- _Exercise goal_:
Range to reproduce from the entries below: the line with "TR2: NMOS (G", the line with "U3 pin GP5: n19 -> n3", and every line in between. Give them exactly and give nothing else.

- _Records for the exercise_:
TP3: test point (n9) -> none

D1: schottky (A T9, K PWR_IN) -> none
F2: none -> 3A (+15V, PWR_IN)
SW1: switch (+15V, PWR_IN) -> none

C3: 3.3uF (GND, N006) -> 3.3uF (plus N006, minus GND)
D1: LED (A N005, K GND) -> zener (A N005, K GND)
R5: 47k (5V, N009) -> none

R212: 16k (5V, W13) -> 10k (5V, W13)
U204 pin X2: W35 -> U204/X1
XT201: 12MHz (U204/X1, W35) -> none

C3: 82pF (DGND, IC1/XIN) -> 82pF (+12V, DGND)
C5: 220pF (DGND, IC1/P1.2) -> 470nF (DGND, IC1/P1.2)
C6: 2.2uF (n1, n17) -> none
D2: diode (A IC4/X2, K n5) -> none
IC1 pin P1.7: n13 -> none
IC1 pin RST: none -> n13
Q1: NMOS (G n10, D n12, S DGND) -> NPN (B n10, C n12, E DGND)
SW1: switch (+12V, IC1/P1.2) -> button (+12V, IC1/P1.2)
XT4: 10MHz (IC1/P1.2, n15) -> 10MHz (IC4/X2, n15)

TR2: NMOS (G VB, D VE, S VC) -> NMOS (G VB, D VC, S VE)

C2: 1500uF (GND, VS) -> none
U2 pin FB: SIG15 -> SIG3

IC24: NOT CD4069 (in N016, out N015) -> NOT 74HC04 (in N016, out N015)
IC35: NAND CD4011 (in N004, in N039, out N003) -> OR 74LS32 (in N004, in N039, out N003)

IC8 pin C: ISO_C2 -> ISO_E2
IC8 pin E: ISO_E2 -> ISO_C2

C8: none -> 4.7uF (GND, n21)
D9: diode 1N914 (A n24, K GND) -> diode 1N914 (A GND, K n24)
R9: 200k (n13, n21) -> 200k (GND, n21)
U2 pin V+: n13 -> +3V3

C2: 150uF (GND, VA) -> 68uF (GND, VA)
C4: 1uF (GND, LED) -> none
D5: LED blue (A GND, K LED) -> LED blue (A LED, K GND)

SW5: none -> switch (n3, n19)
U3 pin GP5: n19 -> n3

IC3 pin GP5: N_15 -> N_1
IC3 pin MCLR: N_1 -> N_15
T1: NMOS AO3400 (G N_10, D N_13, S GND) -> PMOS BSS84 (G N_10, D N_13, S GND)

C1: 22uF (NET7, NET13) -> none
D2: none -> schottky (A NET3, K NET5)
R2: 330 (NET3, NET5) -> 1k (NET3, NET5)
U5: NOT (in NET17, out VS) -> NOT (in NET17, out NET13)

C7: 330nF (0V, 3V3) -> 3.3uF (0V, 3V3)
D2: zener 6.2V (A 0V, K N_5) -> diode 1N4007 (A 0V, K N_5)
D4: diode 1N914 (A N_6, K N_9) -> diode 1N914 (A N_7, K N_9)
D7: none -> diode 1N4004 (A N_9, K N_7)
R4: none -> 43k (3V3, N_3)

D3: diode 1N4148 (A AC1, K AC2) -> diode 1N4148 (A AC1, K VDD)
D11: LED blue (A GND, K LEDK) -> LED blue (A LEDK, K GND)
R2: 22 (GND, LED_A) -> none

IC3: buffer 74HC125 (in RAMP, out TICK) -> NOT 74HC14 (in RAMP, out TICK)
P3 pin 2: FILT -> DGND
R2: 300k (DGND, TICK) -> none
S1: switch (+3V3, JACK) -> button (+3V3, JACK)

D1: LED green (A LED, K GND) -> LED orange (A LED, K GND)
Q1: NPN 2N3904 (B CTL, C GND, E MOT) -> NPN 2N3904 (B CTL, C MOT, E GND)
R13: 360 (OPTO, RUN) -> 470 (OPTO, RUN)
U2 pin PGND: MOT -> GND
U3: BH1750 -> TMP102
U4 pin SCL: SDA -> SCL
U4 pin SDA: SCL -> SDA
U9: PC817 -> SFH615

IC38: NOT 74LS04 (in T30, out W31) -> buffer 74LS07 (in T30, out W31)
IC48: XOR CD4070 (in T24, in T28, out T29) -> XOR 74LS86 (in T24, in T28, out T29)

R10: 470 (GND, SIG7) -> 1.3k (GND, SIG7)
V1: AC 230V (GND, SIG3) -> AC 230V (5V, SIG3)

- _Task response_:
TR2: NMOS (G VB, D VE, S VC) -> NMOS (G VB, D VC, S VE)

C2: 1500uF (GND, VS) -> none
U2 pin FB: SIG15 -> SIG3

IC24: NOT CD4069 (in N016, out N015) -> NOT 74HC04 (in N016, out N015)
IC35: NAND CD4011 (in N004, in N039, out N003) -> OR 74LS32 (in N004, in N039, out N003)

IC8 pin C: ISO_C2 -> ISO_E2
IC8 pin E: ISO_E2 -> ISO_C2

C8: none -> 4.7uF (GND, n21)
D9: diode 1N914 (A n24, K GND) -> diode 1N914 (A GND, K n24)
R9: 200k (n13, n21) -> 200k (GND, n21)
U2 pin V+: n13 -> +3V3

C2: 150uF (GND, VA) -> 68uF (GND, VA)
C4: 1uF (GND, LED) -> none
D5: LED blue (A GND, K LED) -> LED blue (A LED, K GND)

SW5: none -> switch (n3, n19)
U3 pin GP5: n19 -> n3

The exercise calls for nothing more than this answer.